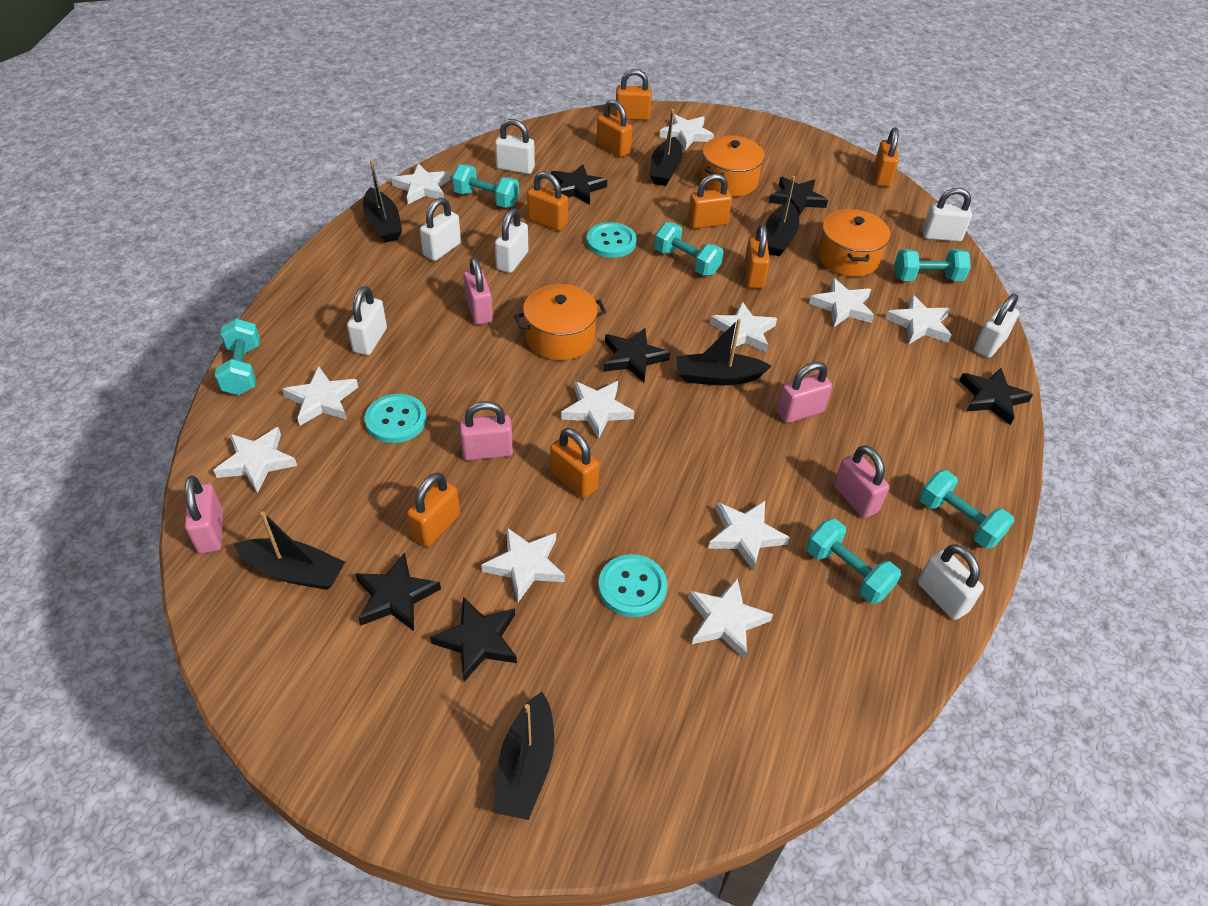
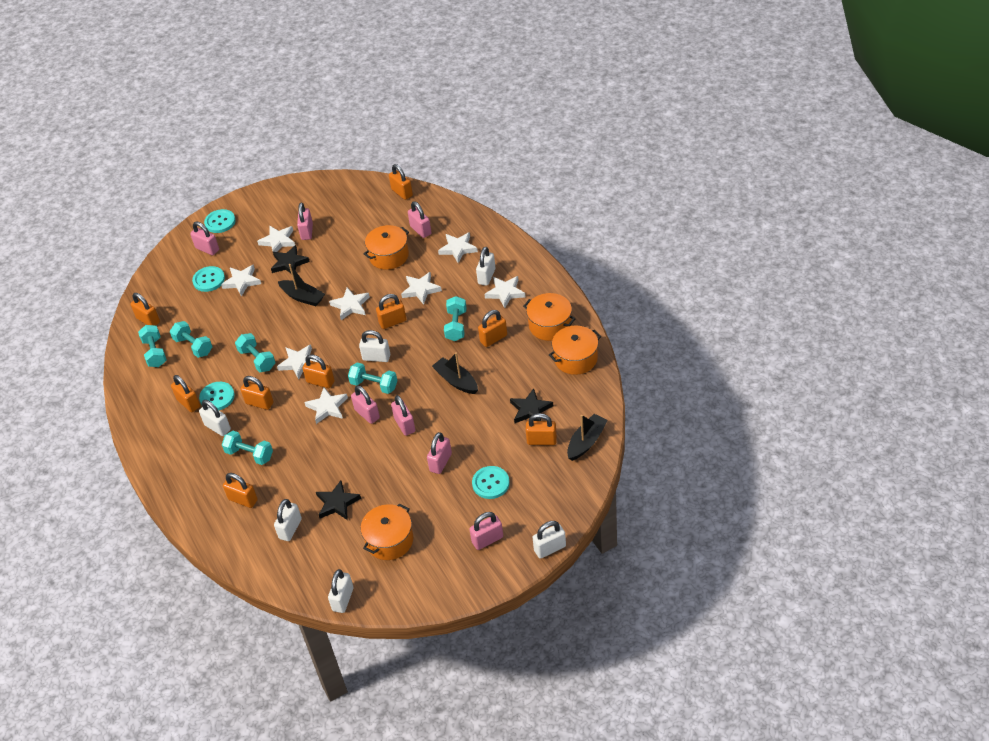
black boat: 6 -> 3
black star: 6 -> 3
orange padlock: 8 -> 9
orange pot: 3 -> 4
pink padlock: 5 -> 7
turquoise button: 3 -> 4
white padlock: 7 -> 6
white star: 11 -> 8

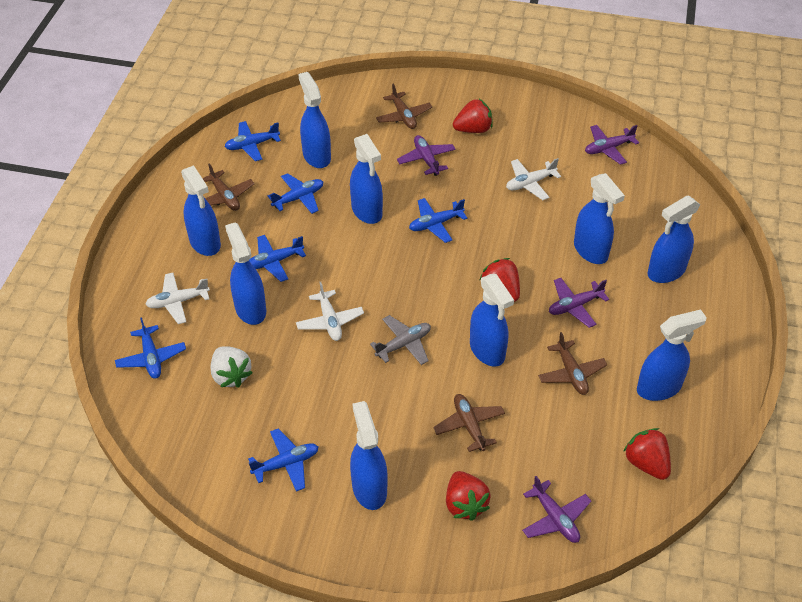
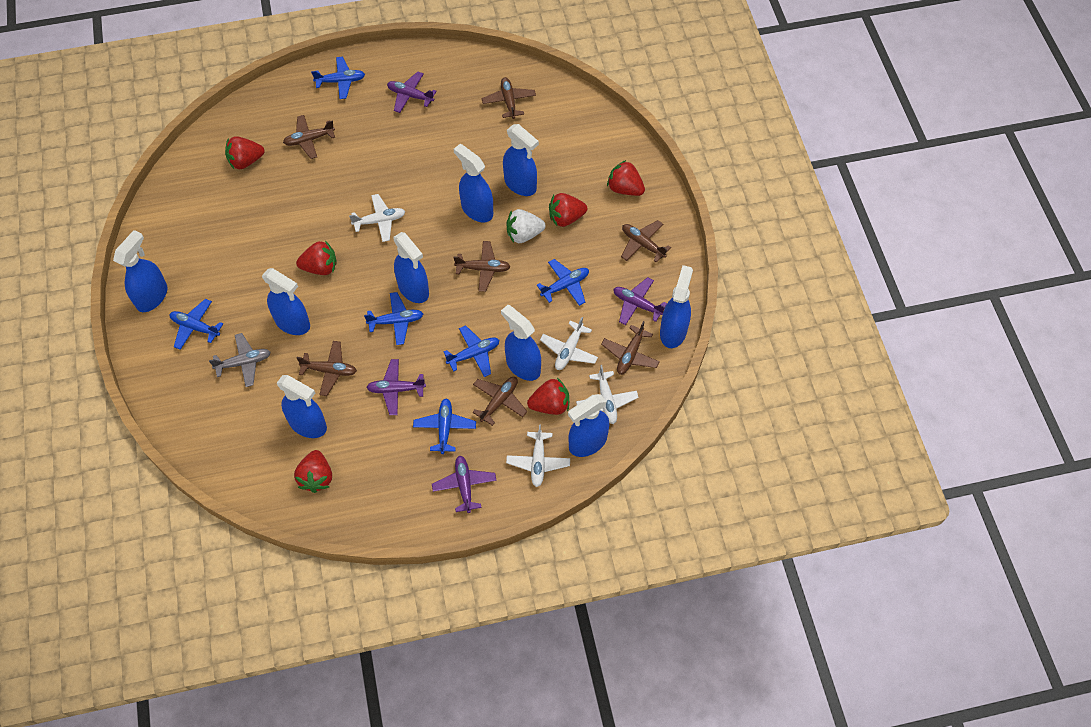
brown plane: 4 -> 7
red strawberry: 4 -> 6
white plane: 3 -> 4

--

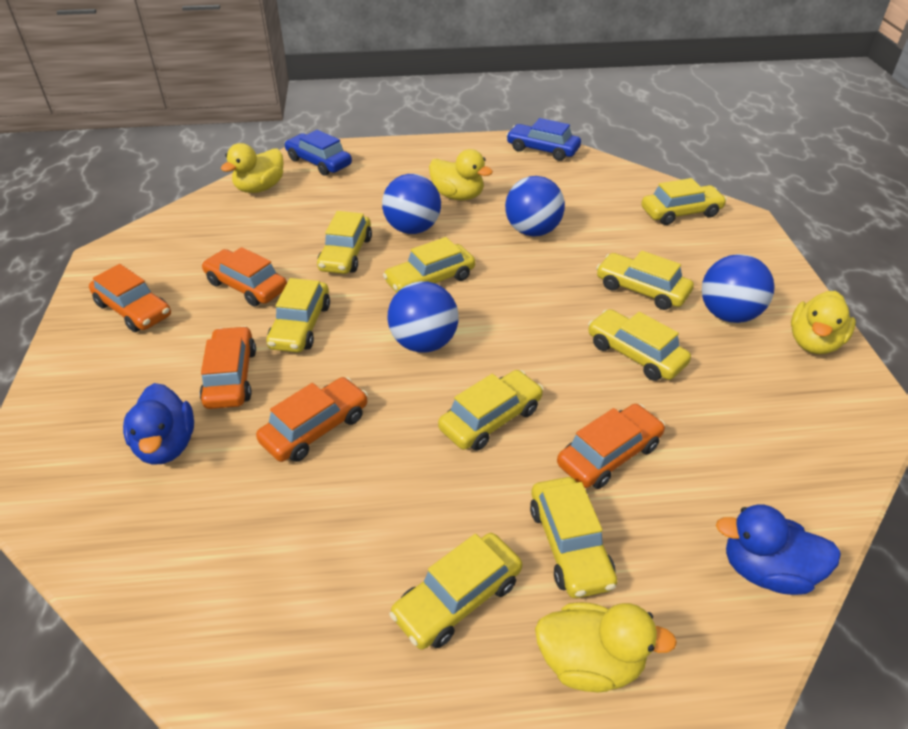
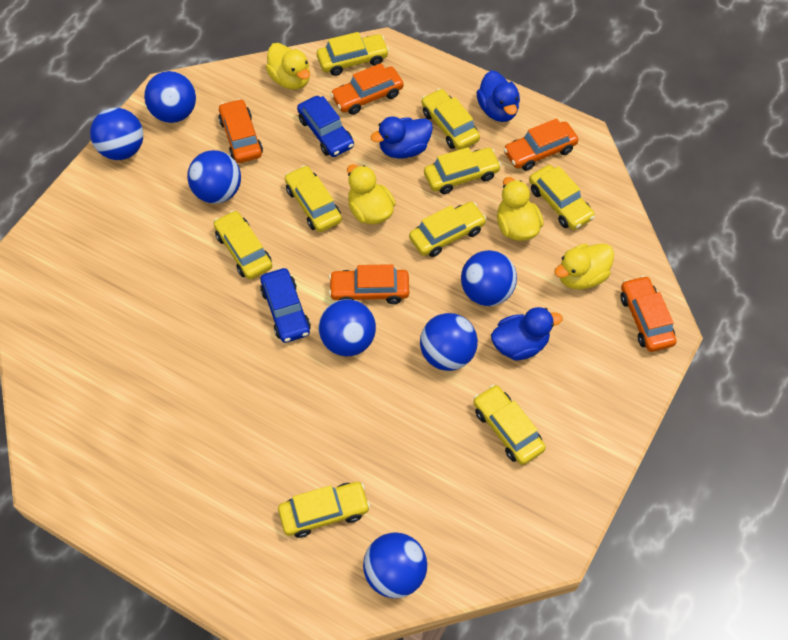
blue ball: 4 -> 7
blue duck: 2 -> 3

# [PROBLEM STATEMENT]
Among the entries above, copy exactly the stretch from the line holding "orange pot: 3 -> 4" through the line holding "white plane: 3 -> 4", leaving out any pictures.

# [EXPECTED ANSWER]
orange pot: 3 -> 4
pink padlock: 5 -> 7
turquoise button: 3 -> 4
white padlock: 7 -> 6
white star: 11 -> 8

brown plane: 4 -> 7
red strawberry: 4 -> 6
white plane: 3 -> 4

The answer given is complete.